→ Overhead images with object lists
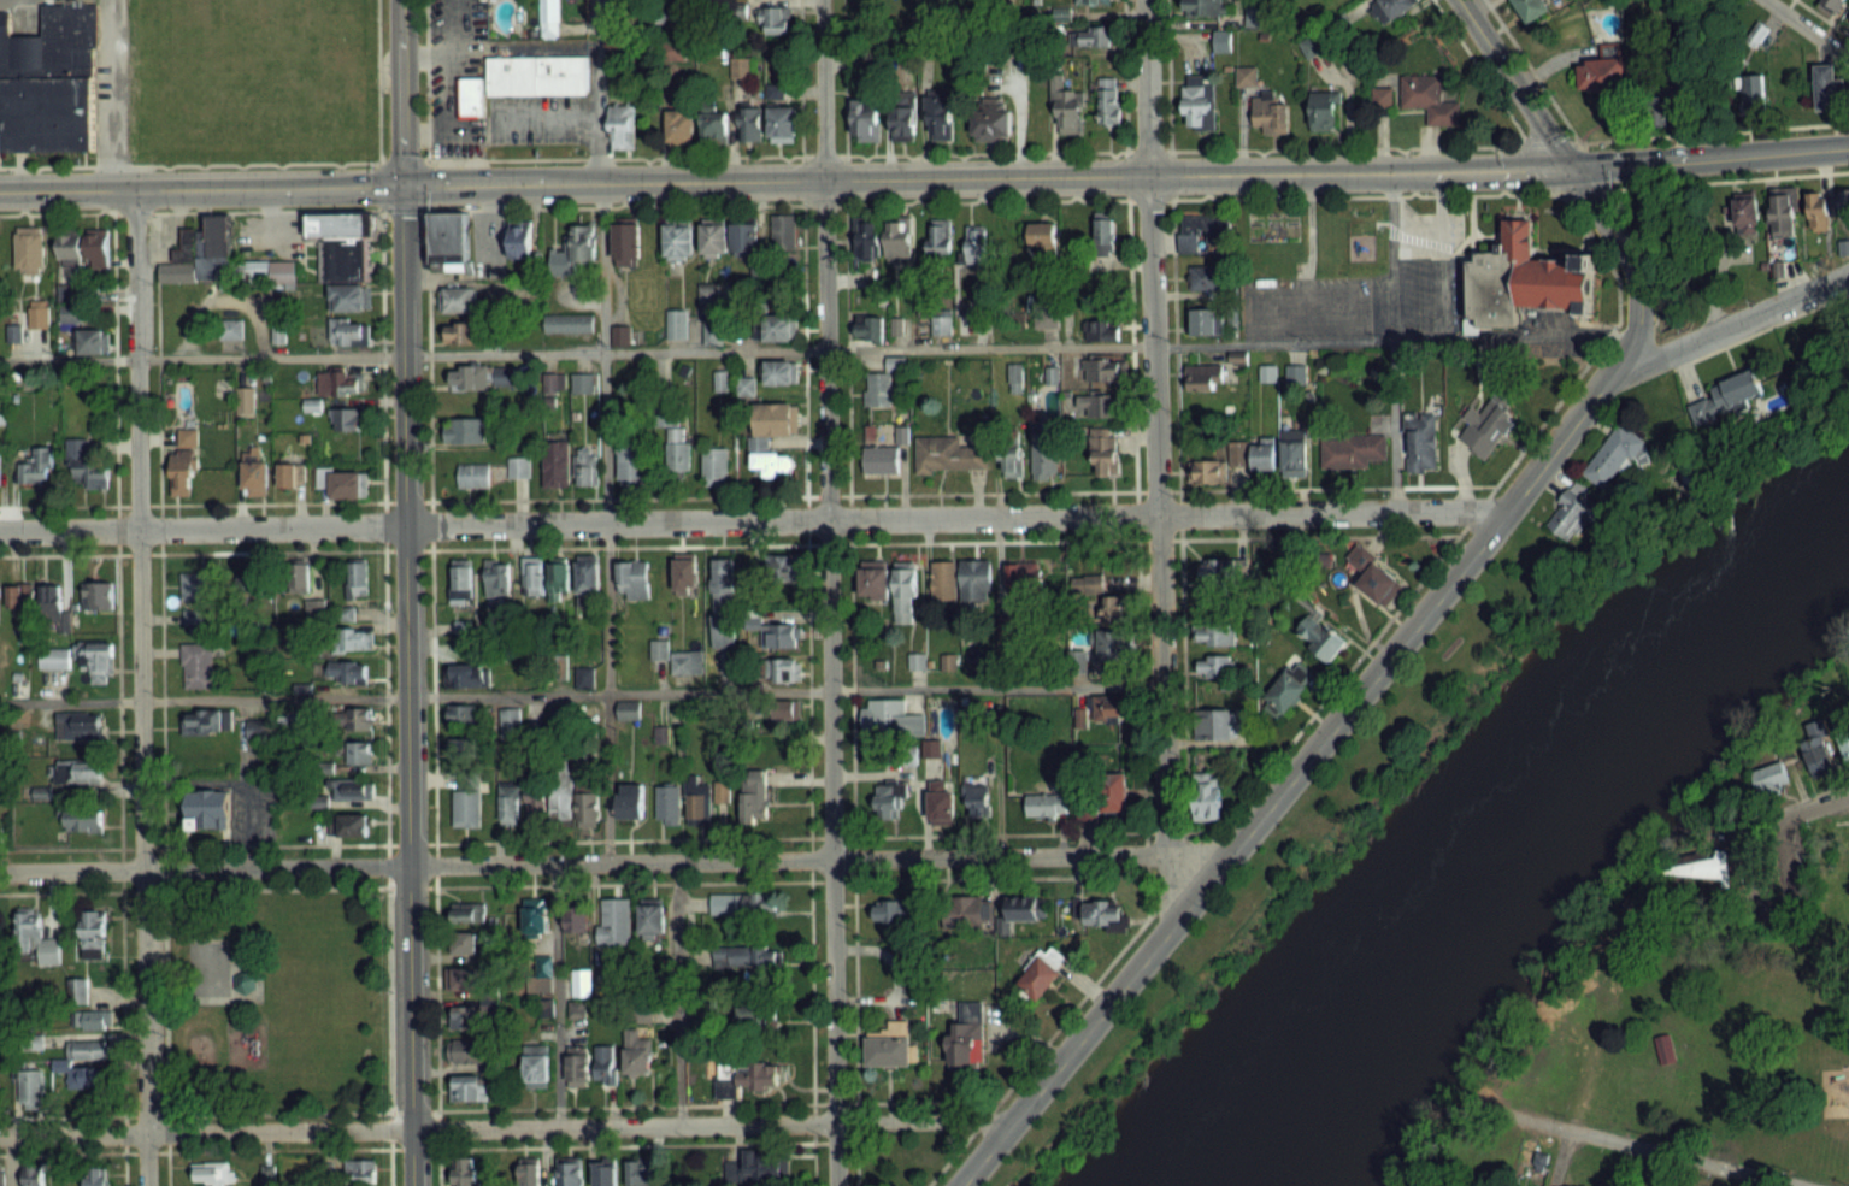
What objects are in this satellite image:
building: (1091, 1)
building: (1204, 6)
building: (1394, 7)
building: (1531, 9)
road: (1823, 17)
building: (550, 18)
building: (775, 21)
road: (1808, 28)
building: (1094, 36)
building: (1222, 40)
road: (1478, 70)
road: (1529, 70)
building: (1601, 72)
building: (534, 74)
building: (48, 84)
building: (1829, 88)
road: (110, 94)
road: (439, 95)
building: (468, 96)
building: (1383, 98)
building: (1430, 99)
building: (1109, 100)
building: (1200, 102)
building: (1068, 109)
building: (1324, 110)
building: (1270, 112)
road: (544, 117)
building: (940, 120)
building: (991, 121)
building: (783, 122)
building: (865, 122)
building: (904, 122)
building: (750, 123)
building: (680, 124)
building: (622, 126)
building: (714, 126)
road: (1712, 131)
road: (1544, 142)
road: (966, 152)
road: (189, 163)
road: (1589, 164)
road: (1532, 167)
traffic signals: (1567, 167)
road: (924, 177)
road: (1726, 178)
road: (1576, 181)
traffic signals: (402, 184)
road: (1580, 191)
road: (988, 200)
building: (1845, 208)
building: (1817, 210)
road: (185, 211)
building: (1746, 213)
building: (1782, 214)
building: (338, 224)
building: (784, 232)
building: (744, 235)
building: (1043, 235)
building: (1203, 235)
building: (713, 236)
building: (1105, 236)
building: (520, 237)
building: (899, 237)
building: (939, 237)
building: (678, 240)
building: (868, 240)
building: (446, 241)
building: (627, 241)
building: (976, 242)
building: (211, 248)
building: (83, 249)
building: (29, 250)
building: (574, 251)
road: (1439, 255)
building: (344, 258)
road: (601, 261)
building: (265, 270)
building: (1206, 277)
building: (1521, 279)
building: (349, 297)
building: (459, 299)
road: (1298, 299)
building: (38, 315)
building: (1206, 320)
road: (1730, 321)
building: (568, 322)
building: (676, 323)
building: (941, 324)
building: (869, 327)
building: (230, 328)
building: (1101, 328)
building: (778, 329)
building: (349, 332)
building: (461, 332)
building: (712, 332)
building: (90, 340)
road: (1390, 341)
road: (817, 350)
building: (1110, 370)
building: (778, 372)
building: (1267, 373)
building: (1296, 375)
building: (470, 376)
building: (1204, 376)
building: (335, 382)
building: (582, 382)
building: (877, 389)
building: (1724, 397)
building: (245, 399)
building: (1102, 404)
building: (346, 419)
building: (775, 419)
building: (1486, 427)
building: (464, 430)
building: (1421, 442)
building: (677, 448)
building: (1103, 450)
building: (1353, 451)
building: (951, 453)
building: (1263, 453)
building: (1294, 453)
building: (1044, 456)
building: (1612, 456)
road: (1133, 458)
building: (1012, 459)
building: (880, 460)
building: (557, 463)
building: (631, 463)
building: (773, 464)
building: (37, 465)
building: (183, 465)
building: (715, 465)
road: (1159, 465)
building: (518, 466)
building: (586, 466)
building: (86, 468)
building: (1209, 471)
building: (475, 474)
building: (291, 476)
building: (255, 477)
building: (343, 484)
road: (747, 495)
building: (1572, 514)
road: (750, 522)
road: (728, 544)
building: (785, 568)
building: (588, 573)
building: (685, 573)
building: (1022, 573)
building: (532, 575)
building: (297, 576)
building: (497, 576)
building: (357, 577)
building: (559, 577)
building: (874, 578)
building: (1377, 578)
building: (632, 579)
building: (975, 579)
building: (944, 580)
building: (1220, 580)
building: (461, 582)
building: (1087, 583)
building: (196, 585)
road: (805, 592)
road: (831, 592)
building: (905, 592)
road: (406, 593)
road: (848, 593)
building: (97, 594)
building: (20, 600)
building: (722, 601)
building: (51, 606)
building: (312, 607)
building: (1114, 608)
building: (196, 615)
building: (1216, 634)
building: (782, 637)
building: (1319, 637)
building: (354, 638)
building: (1115, 645)
building: (659, 649)
building: (53, 658)
building: (96, 659)
building: (686, 661)
building: (196, 664)
building: (1215, 665)
building: (782, 670)
building: (347, 671)
building: (468, 674)
road: (140, 686)
building: (1287, 687)
road: (607, 693)
road: (582, 695)
road: (116, 698)
road: (160, 698)
road: (383, 698)
road: (431, 698)
road: (1321, 699)
building: (1110, 706)
building: (628, 709)
building: (783, 709)
building: (462, 714)
building: (882, 716)
building: (359, 718)
building: (509, 719)
building: (1215, 719)
building: (207, 720)
building: (78, 724)
building: (463, 747)
building: (359, 751)
building: (781, 753)
building: (1819, 754)
building: (77, 772)
road: (997, 773)
building: (1771, 778)
road: (1290, 783)
building: (350, 788)
building: (562, 791)
building: (1113, 792)
building: (722, 794)
building: (754, 795)
building: (977, 796)
road: (1800, 797)
building: (890, 798)
building: (1207, 798)
building: (630, 800)
building: (698, 801)
building: (941, 801)
building: (537, 803)
building: (668, 803)
building: (588, 804)
building: (1046, 804)
building: (467, 805)
building: (508, 806)
road: (1797, 807)
building: (205, 810)
building: (83, 820)
road: (1841, 820)
building: (349, 824)
river: (1516, 829)
road: (572, 839)
road: (617, 863)
building: (1708, 871)
road: (572, 883)
building: (744, 904)
building: (1025, 907)
building: (967, 910)
building: (467, 911)
building: (1101, 913)
building: (652, 915)
building: (535, 917)
building: (887, 917)
building: (576, 919)
building: (614, 921)
building: (93, 933)
building: (36, 936)
building: (464, 942)
building: (743, 955)
park: (208, 970)
building: (545, 973)
building: (1042, 973)
building: (465, 977)
building: (243, 981)
building: (80, 989)
road: (679, 994)
road: (556, 996)
park: (275, 998)
road: (211, 1000)
park: (1717, 1008)
building: (467, 1017)
building: (93, 1019)
building: (965, 1038)
building: (891, 1046)
building: (1661, 1047)
building: (90, 1049)
building: (471, 1051)
building: (637, 1051)
building: (604, 1064)
building: (537, 1065)
building: (576, 1066)
building: (87, 1077)
building: (746, 1078)
building: (30, 1081)
building: (469, 1087)
road: (505, 1128)
road: (1649, 1149)
road: (1557, 1157)
building: (756, 1168)
building: (362, 1170)
building: (529, 1171)
building: (569, 1171)
building: (213, 1172)
building: (465, 1172)
building: (605, 1172)
building: (638, 1172)
building: (268, 1174)
building: (2, 1175)
building: (34, 1175)
building: (95, 1176)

→ INSTRUCTION
Output all the records above exactly, but without their images.

→ RESULT BELOW
What objects are in this satellite image:
building: (1091, 1)
building: (1204, 6)
building: (1394, 7)
building: (1531, 9)
road: (1823, 17)
building: (550, 18)
building: (775, 21)
road: (1808, 28)
building: (1094, 36)
building: (1222, 40)
road: (1478, 70)
road: (1529, 70)
building: (1601, 72)
building: (534, 74)
building: (48, 84)
building: (1829, 88)
road: (110, 94)
road: (439, 95)
building: (468, 96)
building: (1383, 98)
building: (1430, 99)
building: (1109, 100)
building: (1200, 102)
building: (1068, 109)
building: (1324, 110)
building: (1270, 112)
road: (544, 117)
building: (940, 120)
building: (991, 121)
building: (783, 122)
building: (865, 122)
building: (904, 122)
building: (750, 123)
building: (680, 124)
building: (622, 126)
building: (714, 126)
road: (1712, 131)
road: (1544, 142)
road: (966, 152)
road: (189, 163)
road: (1589, 164)
road: (1532, 167)
traffic signals: (1567, 167)
road: (924, 177)
road: (1726, 178)
road: (1576, 181)
traffic signals: (402, 184)
road: (1580, 191)
road: (988, 200)
building: (1845, 208)
building: (1817, 210)
road: (185, 211)
building: (1746, 213)
building: (1782, 214)
building: (338, 224)
building: (784, 232)
building: (744, 235)
building: (1043, 235)
building: (1203, 235)
building: (713, 236)
building: (1105, 236)
building: (520, 237)
building: (899, 237)
building: (939, 237)
building: (678, 240)
building: (868, 240)
building: (446, 241)
building: (627, 241)
building: (976, 242)
building: (211, 248)
building: (83, 249)
building: (29, 250)
building: (574, 251)
road: (1439, 255)
building: (344, 258)
road: (601, 261)
building: (265, 270)
building: (1206, 277)
building: (1521, 279)
building: (349, 297)
building: (459, 299)
road: (1298, 299)
building: (38, 315)
building: (1206, 320)
road: (1730, 321)
building: (568, 322)
building: (676, 323)
building: (941, 324)
building: (869, 327)
building: (230, 328)
building: (1101, 328)
building: (778, 329)
building: (349, 332)
building: (461, 332)
building: (712, 332)
building: (90, 340)
road: (1390, 341)
road: (817, 350)
building: (1110, 370)
building: (778, 372)
building: (1267, 373)
building: (1296, 375)
building: (470, 376)
building: (1204, 376)
building: (335, 382)
building: (582, 382)
building: (877, 389)
building: (1724, 397)
building: (245, 399)
building: (1102, 404)
building: (346, 419)
building: (775, 419)
building: (1486, 427)
building: (464, 430)
building: (1421, 442)
building: (677, 448)
building: (1103, 450)
building: (1353, 451)
building: (951, 453)
building: (1263, 453)
building: (1294, 453)
building: (1044, 456)
building: (1612, 456)
road: (1133, 458)
building: (1012, 459)
building: (880, 460)
building: (557, 463)
building: (631, 463)
building: (773, 464)
building: (37, 465)
building: (183, 465)
building: (715, 465)
road: (1159, 465)
building: (518, 466)
building: (586, 466)
building: (86, 468)
building: (1209, 471)
building: (475, 474)
building: (291, 476)
building: (255, 477)
building: (343, 484)
road: (747, 495)
building: (1572, 514)
road: (750, 522)
road: (728, 544)
building: (785, 568)
building: (588, 573)
building: (685, 573)
building: (1022, 573)
building: (532, 575)
building: (297, 576)
building: (497, 576)
building: (357, 577)
building: (559, 577)
building: (874, 578)
building: (1377, 578)
building: (632, 579)
building: (975, 579)
building: (944, 580)
building: (1220, 580)
building: (461, 582)
building: (1087, 583)
building: (196, 585)
road: (805, 592)
road: (831, 592)
building: (905, 592)
road: (406, 593)
road: (848, 593)
building: (97, 594)
building: (20, 600)
building: (722, 601)
building: (51, 606)
building: (312, 607)
building: (1114, 608)
building: (196, 615)
building: (1216, 634)
building: (782, 637)
building: (1319, 637)
building: (354, 638)
building: (1115, 645)
building: (659, 649)
building: (53, 658)
building: (96, 659)
building: (686, 661)
building: (196, 664)
building: (1215, 665)
building: (782, 670)
building: (347, 671)
building: (468, 674)
road: (140, 686)
building: (1287, 687)
road: (607, 693)
road: (582, 695)
road: (116, 698)
road: (160, 698)
road: (383, 698)
road: (431, 698)
road: (1321, 699)
building: (1110, 706)
building: (628, 709)
building: (783, 709)
building: (462, 714)
building: (882, 716)
building: (359, 718)
building: (509, 719)
building: (1215, 719)
building: (207, 720)
building: (78, 724)
building: (463, 747)
building: (359, 751)
building: (781, 753)
building: (1819, 754)
building: (77, 772)
road: (997, 773)
building: (1771, 778)
road: (1290, 783)
building: (350, 788)
building: (562, 791)
building: (1113, 792)
building: (722, 794)
building: (754, 795)
building: (977, 796)
road: (1800, 797)
building: (890, 798)
building: (1207, 798)
building: (630, 800)
building: (698, 801)
building: (941, 801)
building: (537, 803)
building: (668, 803)
building: (588, 804)
building: (1046, 804)
building: (467, 805)
building: (508, 806)
road: (1797, 807)
building: (205, 810)
building: (83, 820)
road: (1841, 820)
building: (349, 824)
river: (1516, 829)
road: (572, 839)
road: (617, 863)
building: (1708, 871)
road: (572, 883)
building: (744, 904)
building: (1025, 907)
building: (967, 910)
building: (467, 911)
building: (1101, 913)
building: (652, 915)
building: (535, 917)
building: (887, 917)
building: (576, 919)
building: (614, 921)
building: (93, 933)
building: (36, 936)
building: (464, 942)
building: (743, 955)
park: (208, 970)
building: (545, 973)
building: (1042, 973)
building: (465, 977)
building: (243, 981)
building: (80, 989)
road: (679, 994)
road: (556, 996)
park: (275, 998)
road: (211, 1000)
park: (1717, 1008)
building: (467, 1017)
building: (93, 1019)
building: (965, 1038)
building: (891, 1046)
building: (1661, 1047)
building: (90, 1049)
building: (471, 1051)
building: (637, 1051)
building: (604, 1064)
building: (537, 1065)
building: (576, 1066)
building: (87, 1077)
building: (746, 1078)
building: (30, 1081)
building: (469, 1087)
road: (505, 1128)
road: (1649, 1149)
road: (1557, 1157)
building: (756, 1168)
building: (362, 1170)
building: (529, 1171)
building: (569, 1171)
building: (213, 1172)
building: (465, 1172)
building: (605, 1172)
building: (638, 1172)
building: (268, 1174)
building: (2, 1175)
building: (34, 1175)
building: (95, 1176)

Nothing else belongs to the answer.